Task goal:
All that is wanted is the span of lines from the one with "(207, 265) = (244, 271): purple hat -> none" to the last line of the data, copied exactly.

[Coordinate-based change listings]
=== Begin Enclosure ===

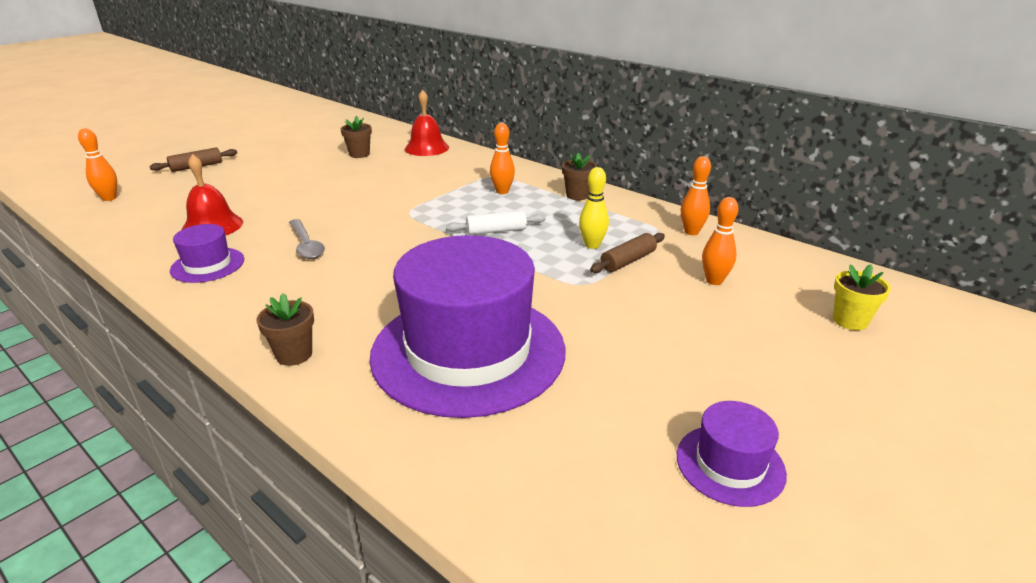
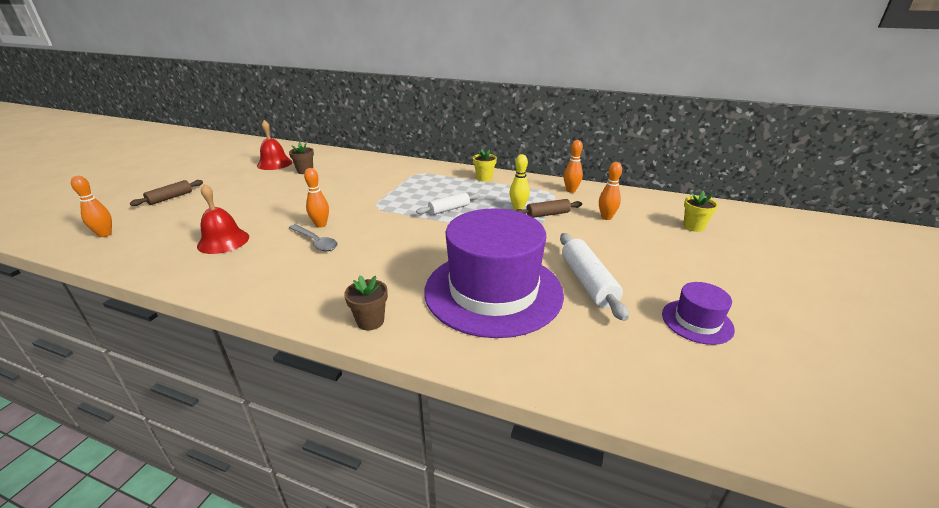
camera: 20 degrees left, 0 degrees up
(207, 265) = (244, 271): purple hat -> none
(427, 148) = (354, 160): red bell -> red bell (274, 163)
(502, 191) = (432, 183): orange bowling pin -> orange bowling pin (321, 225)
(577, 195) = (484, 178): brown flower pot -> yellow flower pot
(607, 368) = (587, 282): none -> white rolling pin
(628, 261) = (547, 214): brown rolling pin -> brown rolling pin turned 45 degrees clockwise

=== End Enclosure ===

Exercise solution:
(207, 265) = (244, 271): purple hat -> none
(427, 148) = (354, 160): red bell -> red bell (274, 163)
(502, 191) = (432, 183): orange bowling pin -> orange bowling pin (321, 225)
(577, 195) = (484, 178): brown flower pot -> yellow flower pot
(607, 368) = (587, 282): none -> white rolling pin
(628, 261) = (547, 214): brown rolling pin -> brown rolling pin turned 45 degrees clockwise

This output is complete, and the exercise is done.